__The task__
Transcribe the listing that follows in full, omitting pictures.

__Source material__

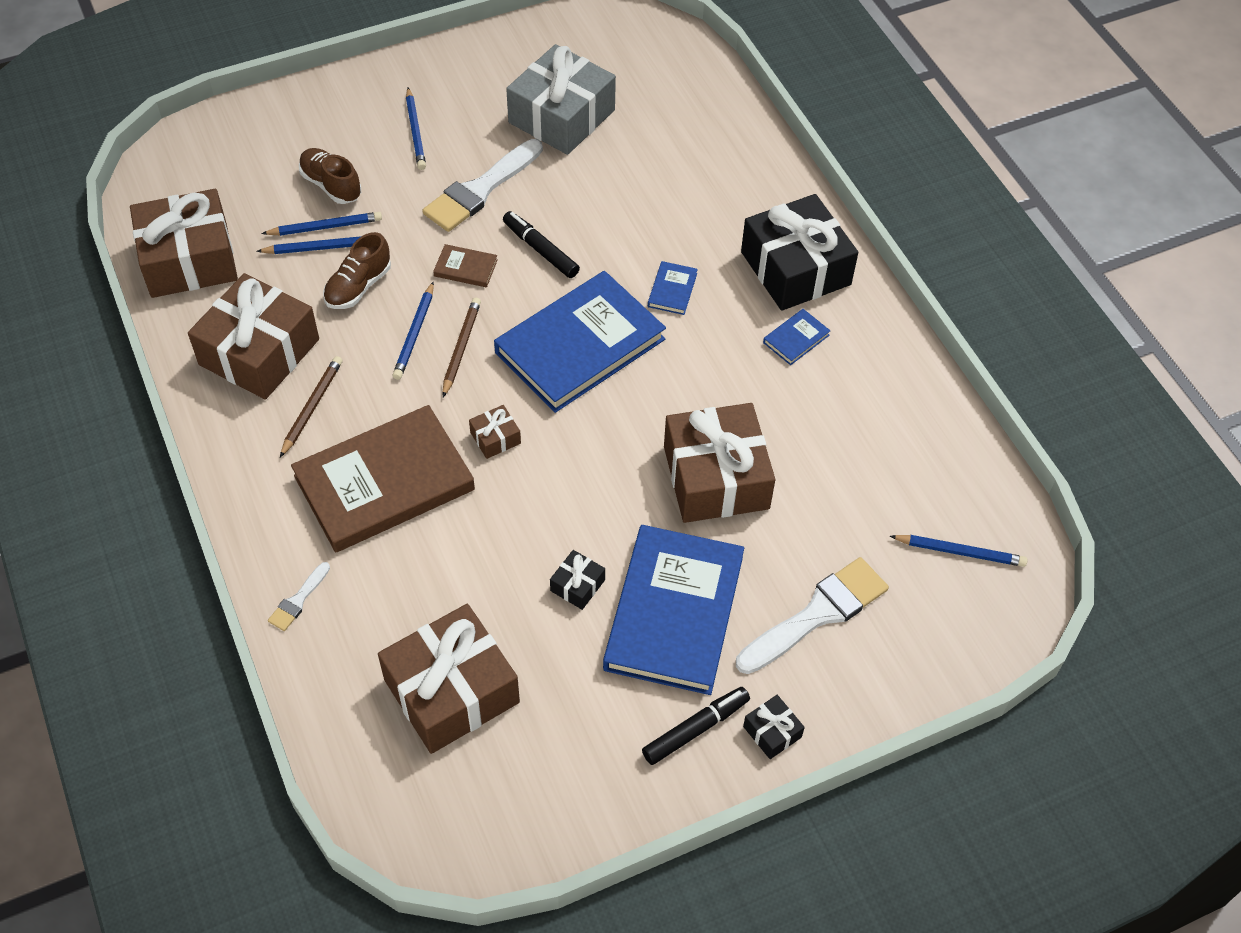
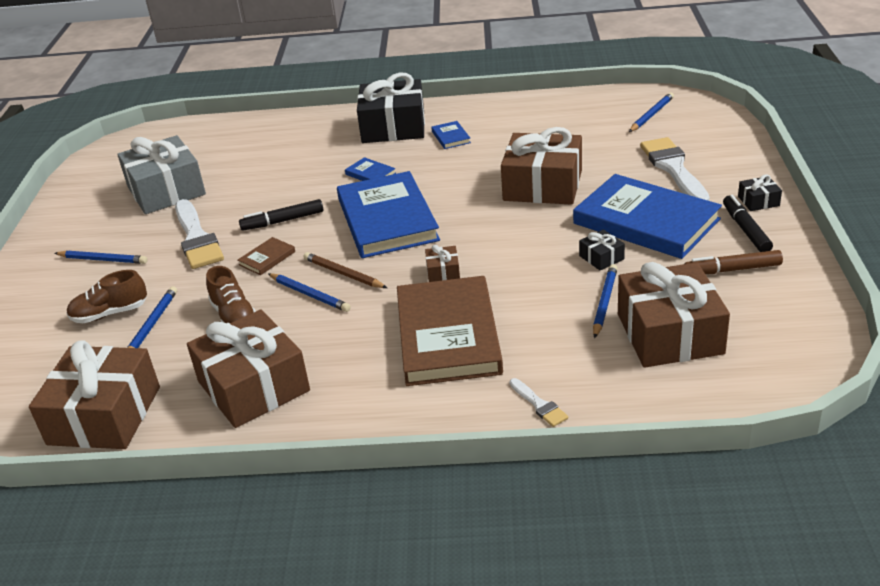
camera: 60 degrees left, 20 degrees down
blue pencil [257,236,361,254] -> blue pencil moved to [593,264,618,339]
brown pencil [280,356,342,457] -> none
none -> brown marker [684,250,783,274]

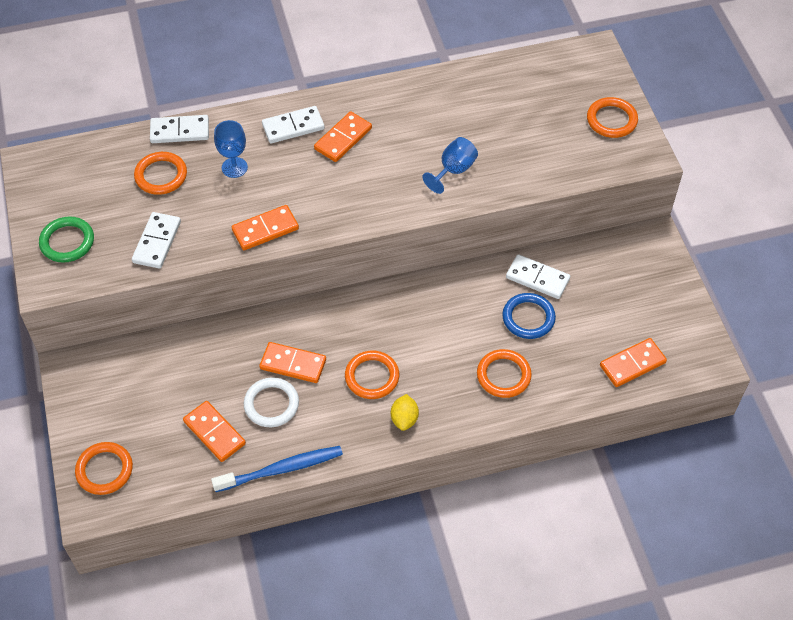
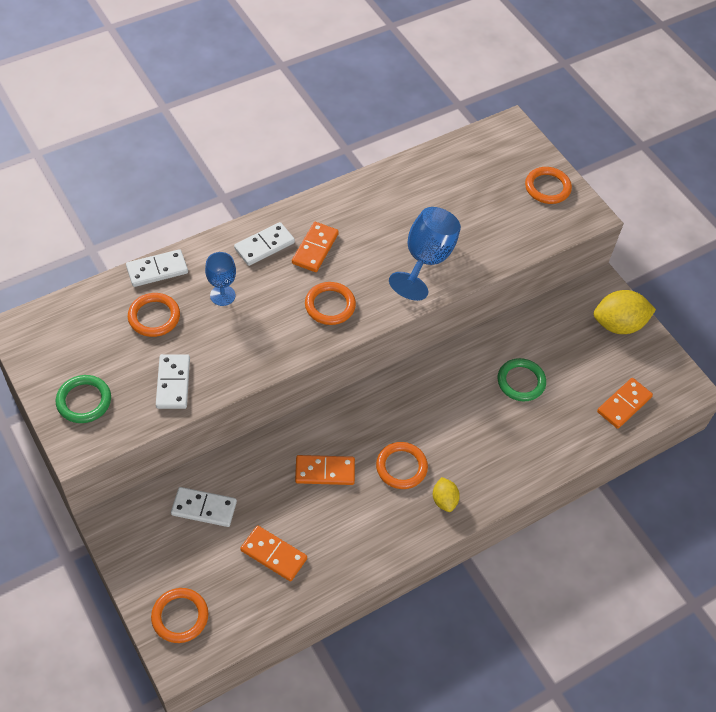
camera: 20 degrees left, 0 degrees up
blue toothbrush [211,446,343,492] -> none
orange domino [232,205,299,250] -> none
white ring [244,377,299,427] -> none
blue goblet [422,137,478,194] -> blue goblet [389,207,461,301], size x1.65
orange ring [477,349,532,398] -> orange ring moved to [305,282,356,325]
blue ring [502,293,556,339] -> green ring [498,358,546,401]
white domino [506,254,570,299] -> white domino moved to [171,487,237,527]
none -> yellow lemon [594,290,656,334]

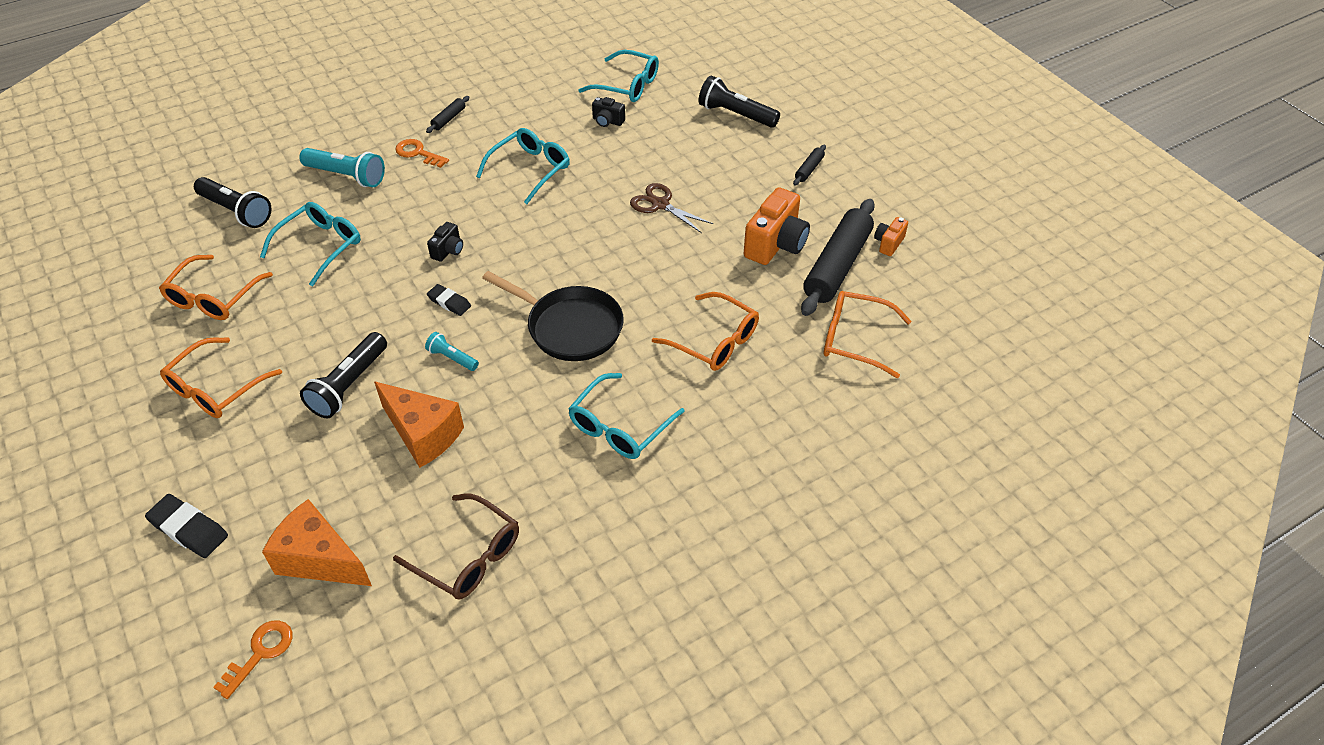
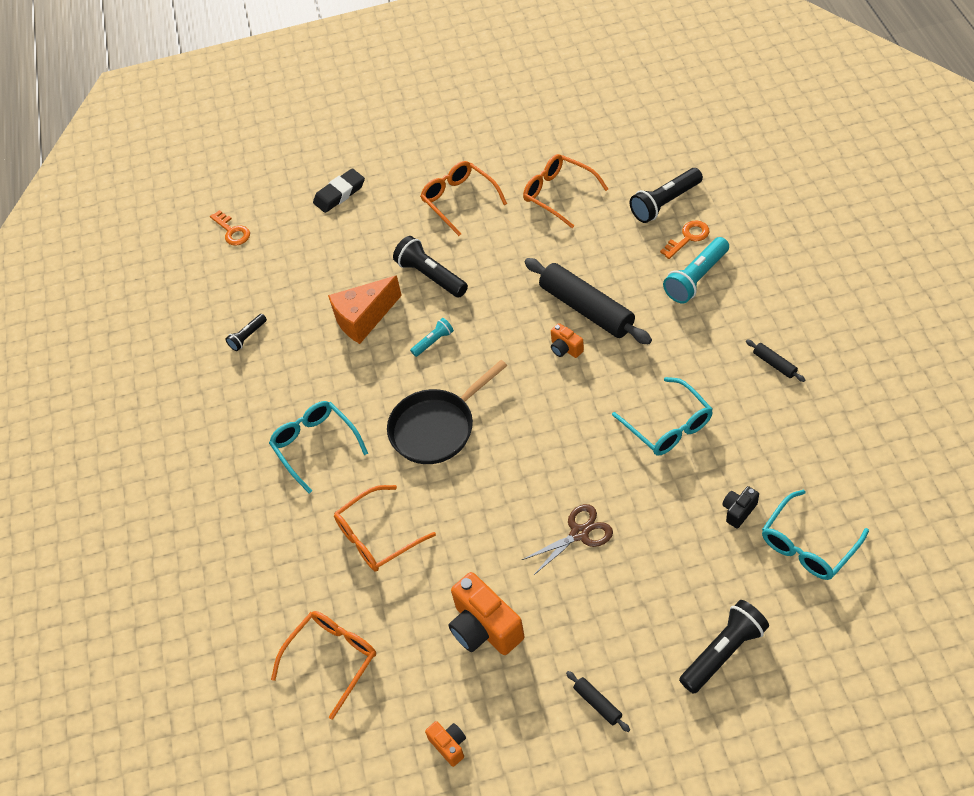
camera: 115 degrees right, 5 degrees up
turquoise glasses [260,202,361,287] -> none
orange cheese [262,499,372,586] -> none
brown glasses [393,493,519,599] -> black flashlight [225,314,267,351]
orange key [395,139,449,168] -> orange key moved to [660,220,709,259]
black camera [427,222,463,262] -> orange camera [551,323,584,358]
black eraser [427,284,471,316] -> none
black rolling pin [801,199,875,316] -> black rolling pin moved to [525,258,652,344]

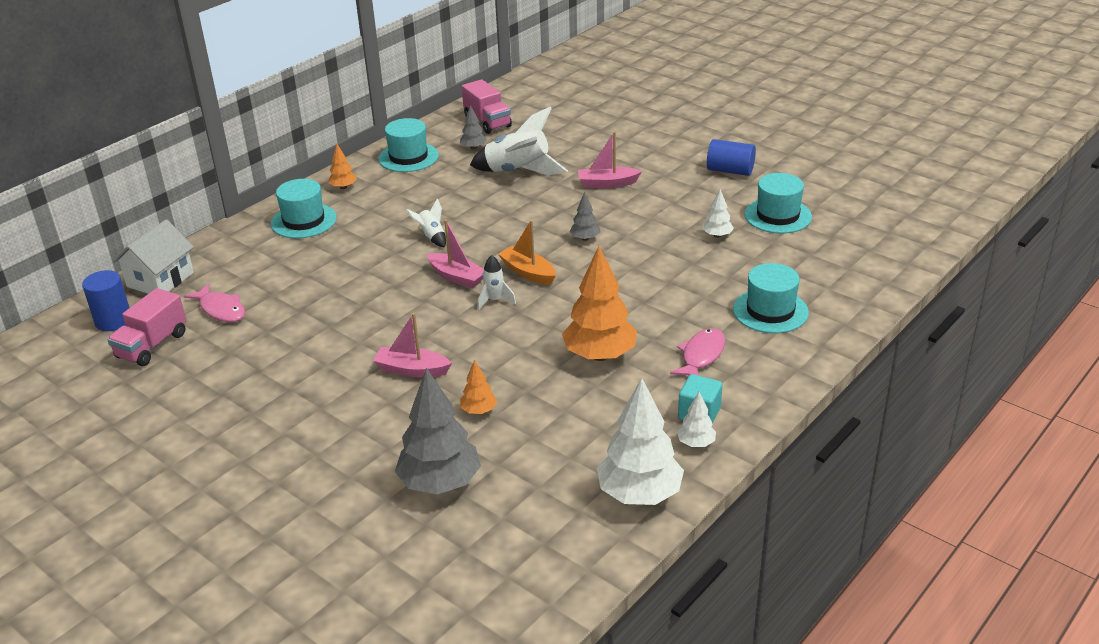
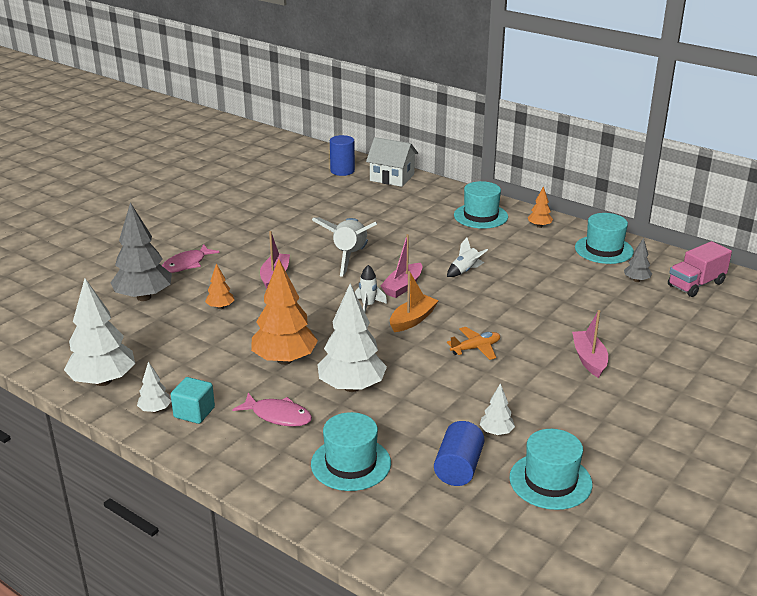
camera: 85 degrees right, 5 degrees down
pink truck [107,288,186,366] -> none
pink fish [184,283,245,322] -> pink fish moved to [162,244,220,273]
white rocket [470,107,568,175] -> white rocket moved to [312,217,377,277]
grey tree [570,192,600,241] -> orange plane [447,327,500,360]
blue cylinder [707,139,756,176] -> blue cylinder moved to [434,421,484,486]
none -> white tree [317,284,387,392]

__Answer to the exercise__
camera: 60 degrees left, 20 degrees down
blue pencil [257,236,361,254] -> blue pencil moved to [593,264,618,339]
brown pencil [280,356,342,457] -> none
none -> brown marker [684,250,783,274]

camera: 20 degrees left, 0 degrees up
blue toothbrush [211,446,343,492] -> none
orange domino [232,205,299,250] -> none
white ring [244,377,299,427] -> none
blue goblet [422,137,478,194] -> blue goblet [389,207,461,301], size x1.65
orange ring [477,349,532,398] -> orange ring moved to [305,282,356,325]
blue ring [502,293,556,339] -> green ring [498,358,546,401]
white domino [506,254,570,299] -> white domino moved to [171,487,237,527]
none -> yellow lemon [594,290,656,334]

camera: 115 degrees right, 5 degrees up
turquoise glasses [260,202,361,287] -> none
orange cheese [262,499,372,586] -> none
brown glasses [393,493,519,599] -> black flashlight [225,314,267,351]
orange key [395,139,449,168] -> orange key moved to [660,220,709,259]
black camera [427,222,463,262] -> orange camera [551,323,584,358]
black eraser [427,284,471,316] -> none
black rolling pin [801,199,875,316] -> black rolling pin moved to [525,258,652,344]

camera: 85 degrees right, 5 degrees down
pink truck [107,288,186,366] -> none
pink fish [184,283,245,322] -> pink fish moved to [162,244,220,273]
white rocket [470,107,568,175] -> white rocket moved to [312,217,377,277]
grey tree [570,192,600,241] -> orange plane [447,327,500,360]
blue cylinder [707,139,756,176] -> blue cylinder moved to [434,421,484,486]
none -> white tree [317,284,387,392]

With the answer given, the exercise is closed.